## Assignment
Please show every line in the entries below that includes the word "MISO".

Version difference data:
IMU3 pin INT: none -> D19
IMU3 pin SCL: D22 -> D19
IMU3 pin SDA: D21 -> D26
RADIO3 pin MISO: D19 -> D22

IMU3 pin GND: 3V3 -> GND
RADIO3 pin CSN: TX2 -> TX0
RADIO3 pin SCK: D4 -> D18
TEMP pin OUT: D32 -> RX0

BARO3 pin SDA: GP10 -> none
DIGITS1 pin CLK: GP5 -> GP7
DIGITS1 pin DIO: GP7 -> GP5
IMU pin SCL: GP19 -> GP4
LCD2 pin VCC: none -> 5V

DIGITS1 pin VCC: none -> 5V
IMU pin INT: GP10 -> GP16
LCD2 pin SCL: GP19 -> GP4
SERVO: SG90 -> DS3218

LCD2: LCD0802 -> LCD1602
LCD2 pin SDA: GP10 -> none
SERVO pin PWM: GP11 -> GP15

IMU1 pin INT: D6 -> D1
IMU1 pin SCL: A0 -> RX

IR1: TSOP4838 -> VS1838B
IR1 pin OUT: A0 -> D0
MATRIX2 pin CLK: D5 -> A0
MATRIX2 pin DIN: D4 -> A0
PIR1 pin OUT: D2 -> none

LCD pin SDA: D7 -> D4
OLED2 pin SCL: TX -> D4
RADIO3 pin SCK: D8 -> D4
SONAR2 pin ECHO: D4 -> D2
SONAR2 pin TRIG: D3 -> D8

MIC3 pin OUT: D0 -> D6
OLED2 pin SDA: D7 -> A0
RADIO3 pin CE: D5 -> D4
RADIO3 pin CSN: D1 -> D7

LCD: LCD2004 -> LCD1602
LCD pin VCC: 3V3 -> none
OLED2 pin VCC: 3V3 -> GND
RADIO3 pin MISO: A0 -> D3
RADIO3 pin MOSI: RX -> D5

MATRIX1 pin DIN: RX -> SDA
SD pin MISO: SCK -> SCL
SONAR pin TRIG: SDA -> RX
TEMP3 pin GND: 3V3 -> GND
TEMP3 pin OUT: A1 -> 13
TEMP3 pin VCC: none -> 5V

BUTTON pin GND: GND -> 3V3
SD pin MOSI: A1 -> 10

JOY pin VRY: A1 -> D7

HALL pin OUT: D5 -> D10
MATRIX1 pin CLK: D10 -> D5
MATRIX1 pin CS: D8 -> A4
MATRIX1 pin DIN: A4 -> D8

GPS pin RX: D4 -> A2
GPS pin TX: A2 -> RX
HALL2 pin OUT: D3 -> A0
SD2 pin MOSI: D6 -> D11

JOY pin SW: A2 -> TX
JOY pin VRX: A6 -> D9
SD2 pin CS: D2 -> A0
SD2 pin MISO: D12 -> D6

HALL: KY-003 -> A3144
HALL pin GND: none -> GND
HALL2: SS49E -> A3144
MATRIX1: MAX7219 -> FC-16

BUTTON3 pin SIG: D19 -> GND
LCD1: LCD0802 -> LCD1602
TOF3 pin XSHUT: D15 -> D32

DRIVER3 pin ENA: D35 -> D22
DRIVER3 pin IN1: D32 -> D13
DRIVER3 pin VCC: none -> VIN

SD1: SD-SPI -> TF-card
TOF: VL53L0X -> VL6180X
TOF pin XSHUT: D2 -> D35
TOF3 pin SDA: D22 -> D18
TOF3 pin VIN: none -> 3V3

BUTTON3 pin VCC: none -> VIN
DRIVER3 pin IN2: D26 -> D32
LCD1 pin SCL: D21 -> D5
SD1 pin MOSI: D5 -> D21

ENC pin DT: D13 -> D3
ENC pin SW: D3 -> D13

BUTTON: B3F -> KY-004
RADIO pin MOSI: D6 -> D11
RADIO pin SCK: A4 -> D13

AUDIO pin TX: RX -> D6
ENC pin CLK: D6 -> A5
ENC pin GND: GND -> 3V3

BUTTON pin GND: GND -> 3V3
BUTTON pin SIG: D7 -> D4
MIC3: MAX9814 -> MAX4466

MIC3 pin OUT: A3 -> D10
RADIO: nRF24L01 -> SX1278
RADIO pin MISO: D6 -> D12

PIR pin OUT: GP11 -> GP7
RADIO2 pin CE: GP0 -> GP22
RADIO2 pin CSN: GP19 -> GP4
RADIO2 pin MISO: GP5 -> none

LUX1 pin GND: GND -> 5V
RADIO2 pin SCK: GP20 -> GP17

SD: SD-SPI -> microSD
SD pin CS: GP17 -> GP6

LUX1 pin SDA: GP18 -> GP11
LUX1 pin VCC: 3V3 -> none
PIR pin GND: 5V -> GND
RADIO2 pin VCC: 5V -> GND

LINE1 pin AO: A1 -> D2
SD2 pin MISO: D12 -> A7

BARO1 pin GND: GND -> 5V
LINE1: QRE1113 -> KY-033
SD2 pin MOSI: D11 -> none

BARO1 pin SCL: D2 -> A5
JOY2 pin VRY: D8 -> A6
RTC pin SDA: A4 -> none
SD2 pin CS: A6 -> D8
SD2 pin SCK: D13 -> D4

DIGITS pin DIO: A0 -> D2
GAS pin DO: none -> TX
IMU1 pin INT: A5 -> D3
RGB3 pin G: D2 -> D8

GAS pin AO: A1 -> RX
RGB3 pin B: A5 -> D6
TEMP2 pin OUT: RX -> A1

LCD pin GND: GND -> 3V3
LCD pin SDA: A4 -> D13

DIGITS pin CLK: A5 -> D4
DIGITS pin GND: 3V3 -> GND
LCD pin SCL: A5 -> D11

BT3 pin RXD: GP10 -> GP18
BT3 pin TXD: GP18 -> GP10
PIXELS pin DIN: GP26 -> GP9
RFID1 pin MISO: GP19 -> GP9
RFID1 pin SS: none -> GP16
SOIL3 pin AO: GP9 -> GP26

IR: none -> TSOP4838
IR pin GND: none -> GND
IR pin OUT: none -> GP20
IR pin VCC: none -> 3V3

## Written solution
RADIO3 pin MISO: D19 -> D22
RADIO3 pin MISO: A0 -> D3
SD pin MISO: SCK -> SCL
SD2 pin MISO: D12 -> D6
RADIO pin MISO: D6 -> D12
RADIO2 pin MISO: GP5 -> none
SD2 pin MISO: D12 -> A7
RFID1 pin MISO: GP19 -> GP9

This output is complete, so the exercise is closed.